Short task:
Write out every line of the records from the one containing "49: 5:05 -> 10:39" down to the one containing "59: none -> 9:33", including both, and leave out the picture lines.

** Start Extracted data **

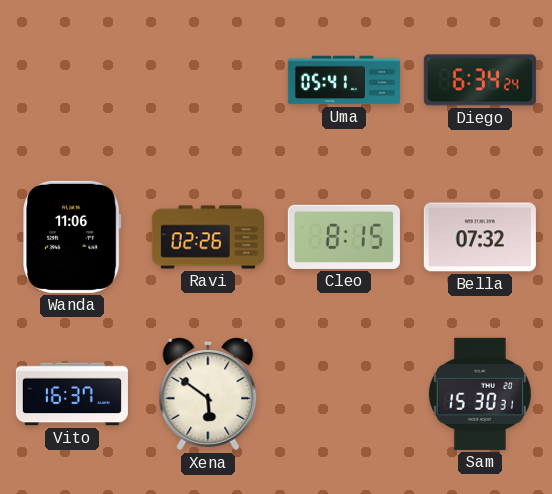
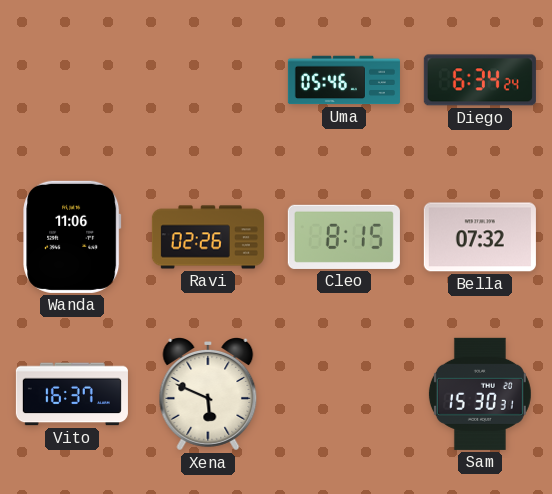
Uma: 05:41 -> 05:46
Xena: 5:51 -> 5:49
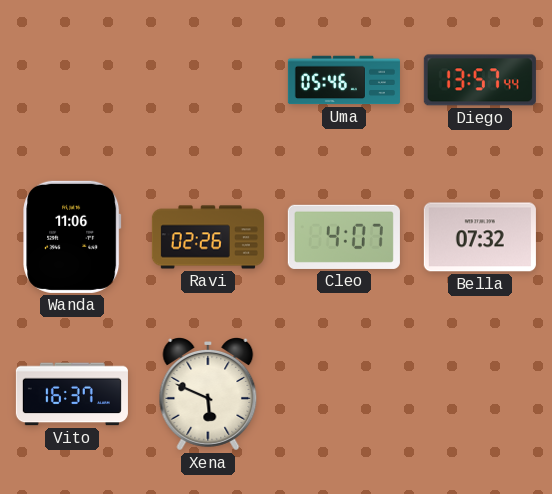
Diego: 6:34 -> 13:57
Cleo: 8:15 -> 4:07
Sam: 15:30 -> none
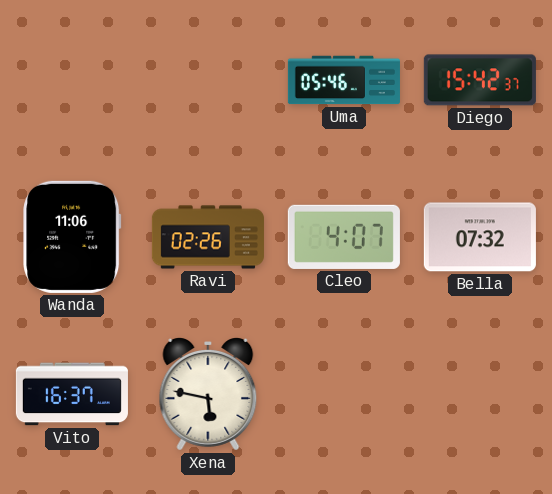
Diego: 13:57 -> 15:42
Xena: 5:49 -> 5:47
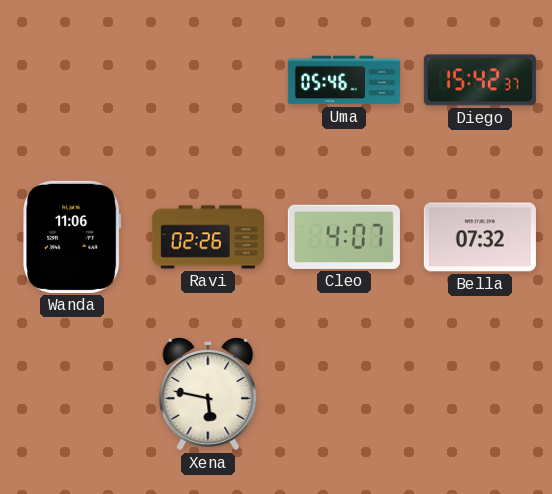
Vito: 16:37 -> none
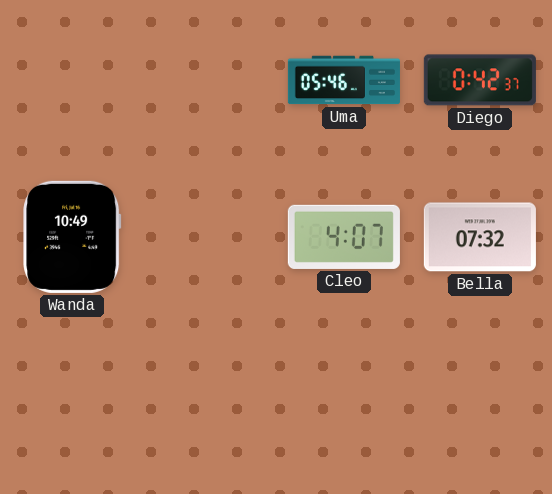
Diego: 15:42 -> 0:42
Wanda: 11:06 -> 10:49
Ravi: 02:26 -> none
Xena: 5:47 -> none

** End Extracted data **
** Start Extracted data **

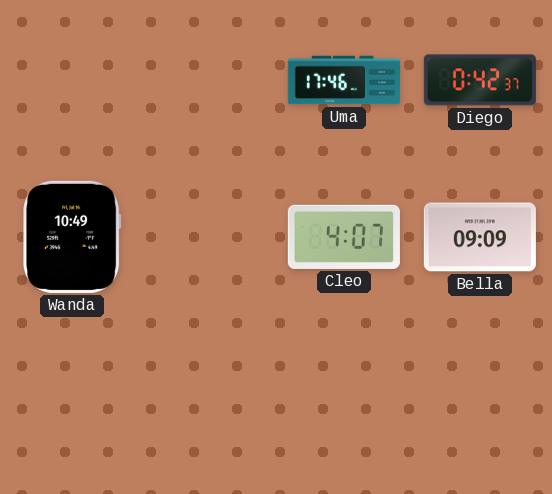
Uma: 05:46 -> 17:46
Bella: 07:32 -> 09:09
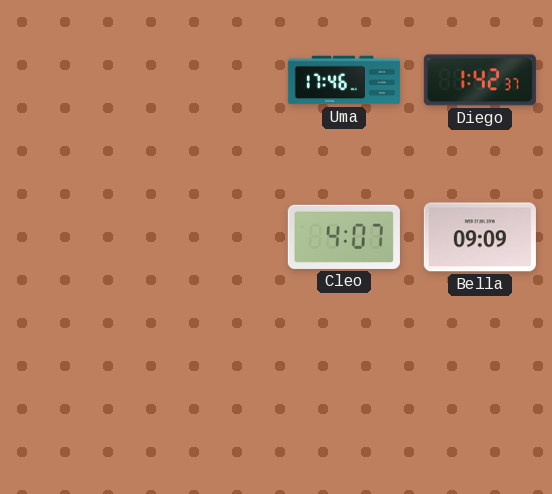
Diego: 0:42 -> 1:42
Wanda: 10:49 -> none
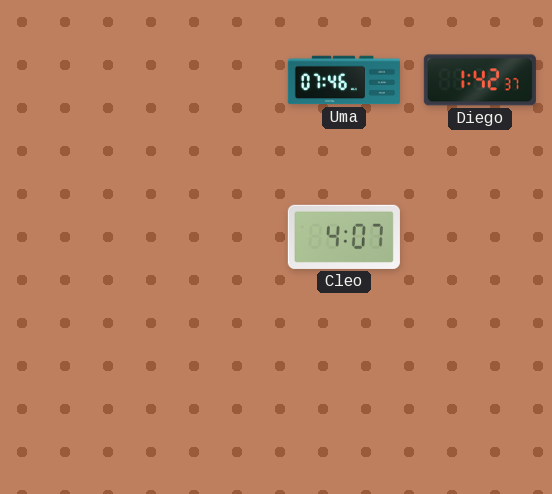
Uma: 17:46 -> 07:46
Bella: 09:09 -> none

** End Extracted data **
** Start Extracted data **

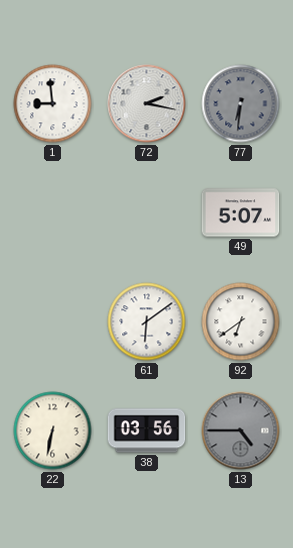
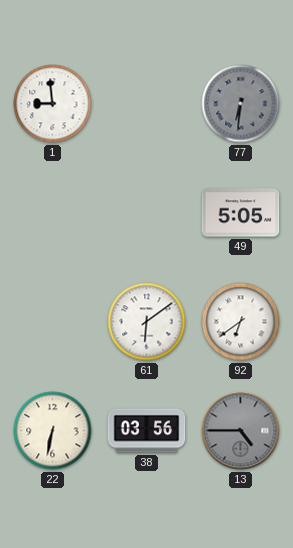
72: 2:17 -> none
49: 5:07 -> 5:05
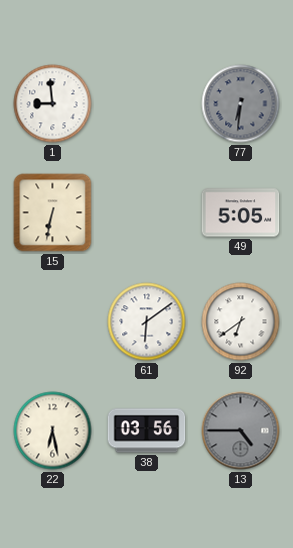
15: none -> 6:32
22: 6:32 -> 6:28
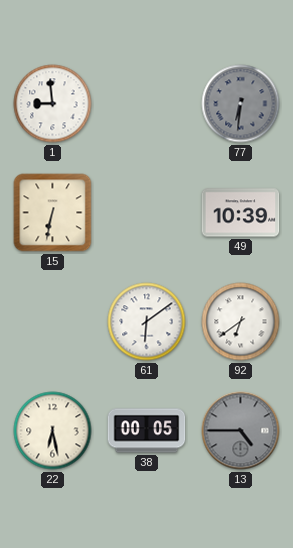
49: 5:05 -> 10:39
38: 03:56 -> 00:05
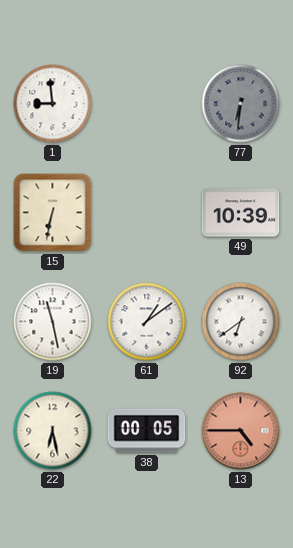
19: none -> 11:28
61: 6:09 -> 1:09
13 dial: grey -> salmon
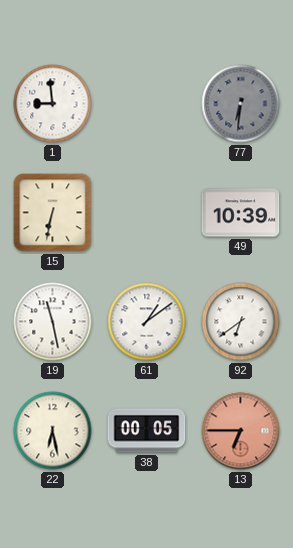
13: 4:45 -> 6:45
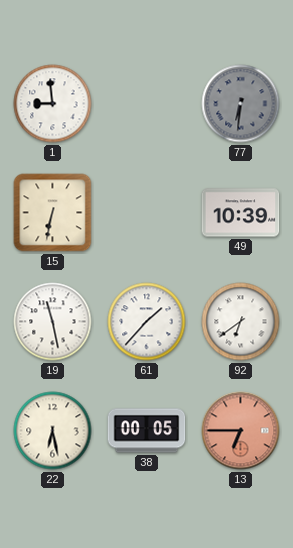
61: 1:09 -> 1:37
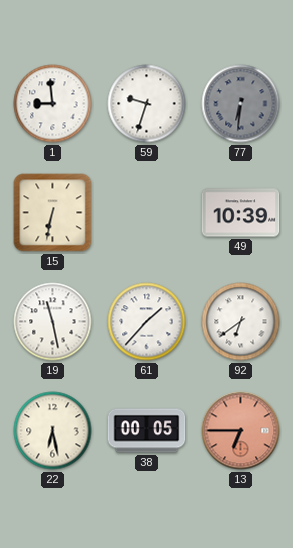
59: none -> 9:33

** End Extracted data **

Result below:
49: 5:05 -> 10:39
38: 03:56 -> 00:05
19: none -> 11:28
61: 6:09 -> 1:09
13 dial: grey -> salmon
13: 4:45 -> 6:45
61: 1:09 -> 1:37
59: none -> 9:33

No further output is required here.